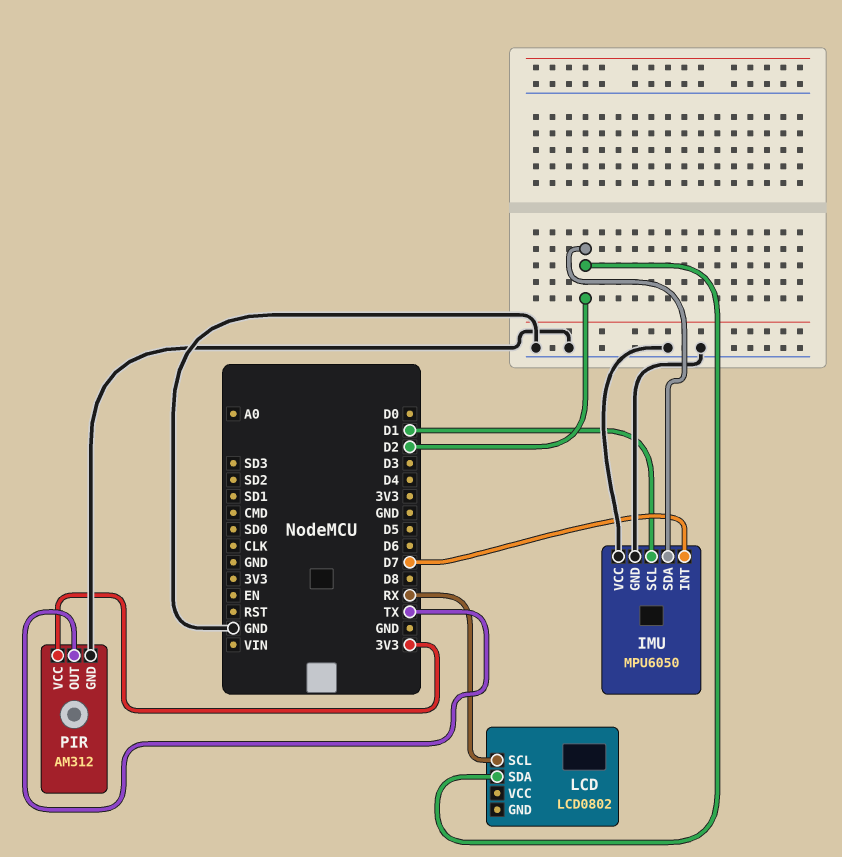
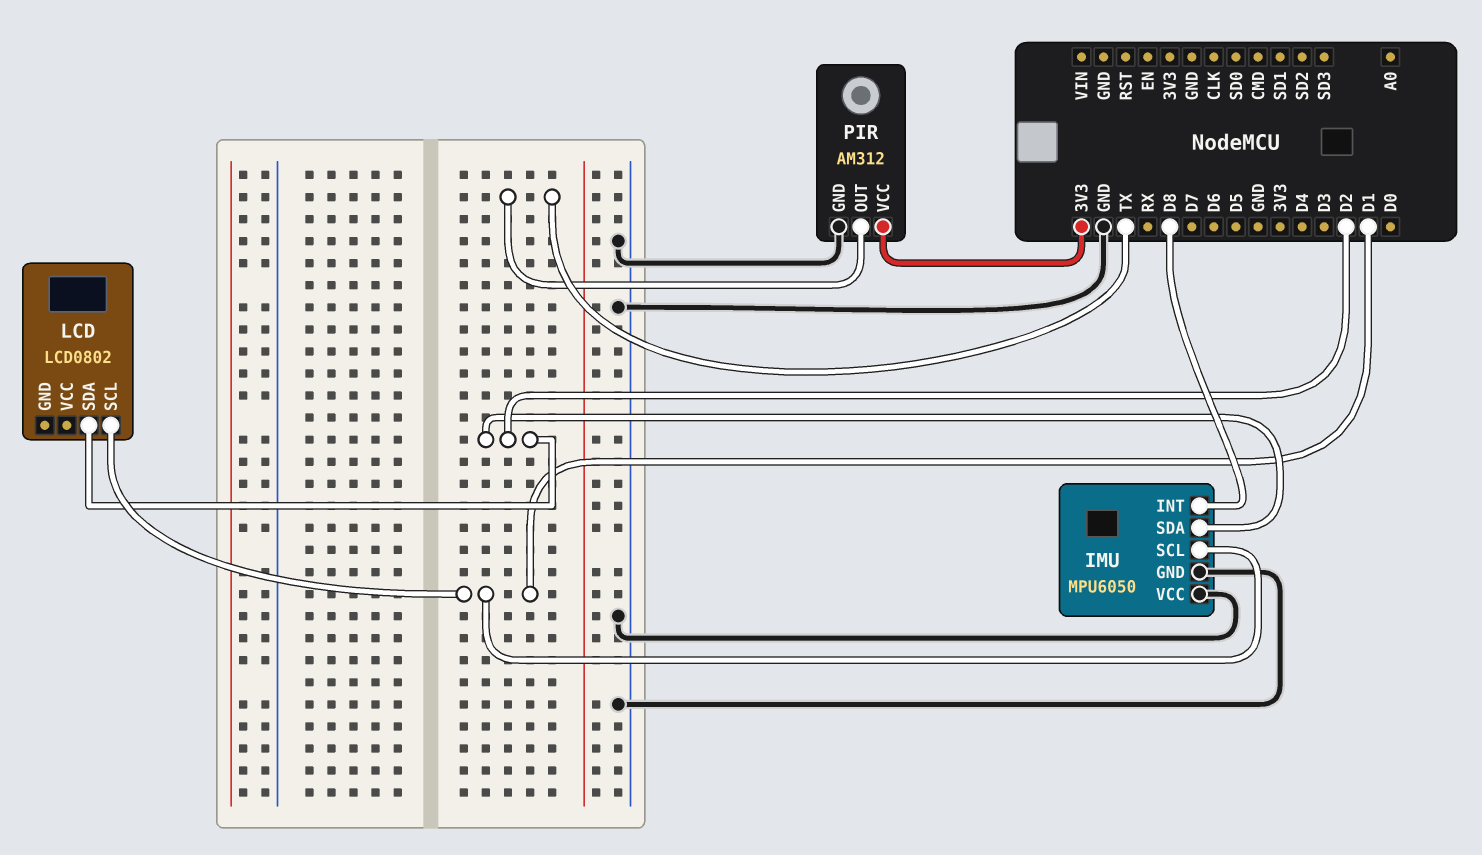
IMU pin INT: D7 -> D8
LCD pin SCL: RX -> D1

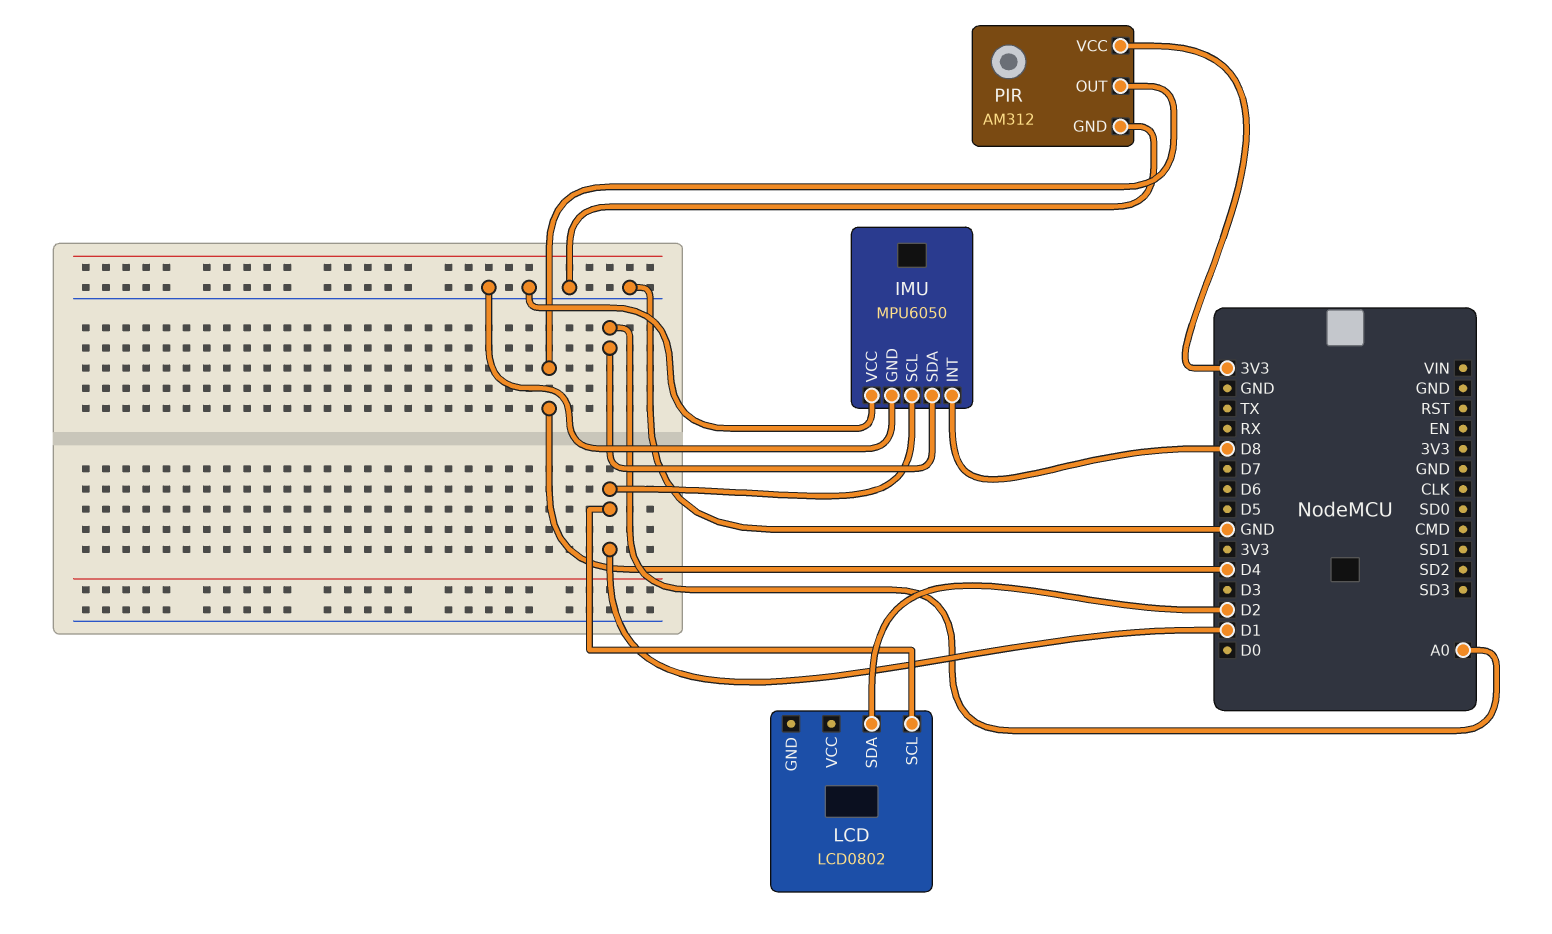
IMU pin SDA: D2 -> A0
PIR pin OUT: TX -> D4

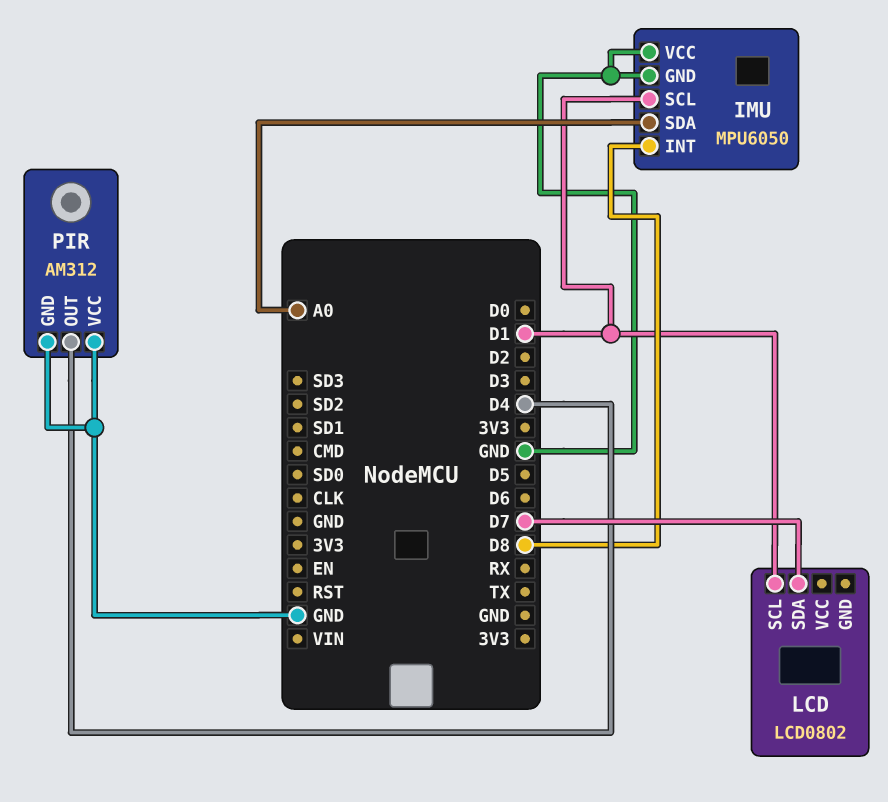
LCD pin SDA: D2 -> D7
PIR pin VCC: 3V3 -> GND

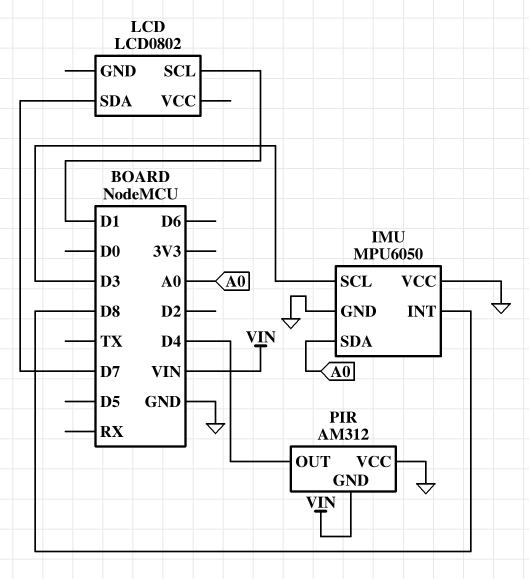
IMU pin SCL: D1 -> D3
PIR pin GND: GND -> VIN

What is needed -
Everything in the listing above must be restated word for word, except the images.

Output of the task -
IMU pin INT: D7 -> D8
LCD pin SCL: RX -> D1

IMU pin SDA: D2 -> A0
PIR pin OUT: TX -> D4

LCD pin SDA: D2 -> D7
PIR pin VCC: 3V3 -> GND

IMU pin SCL: D1 -> D3
PIR pin GND: GND -> VIN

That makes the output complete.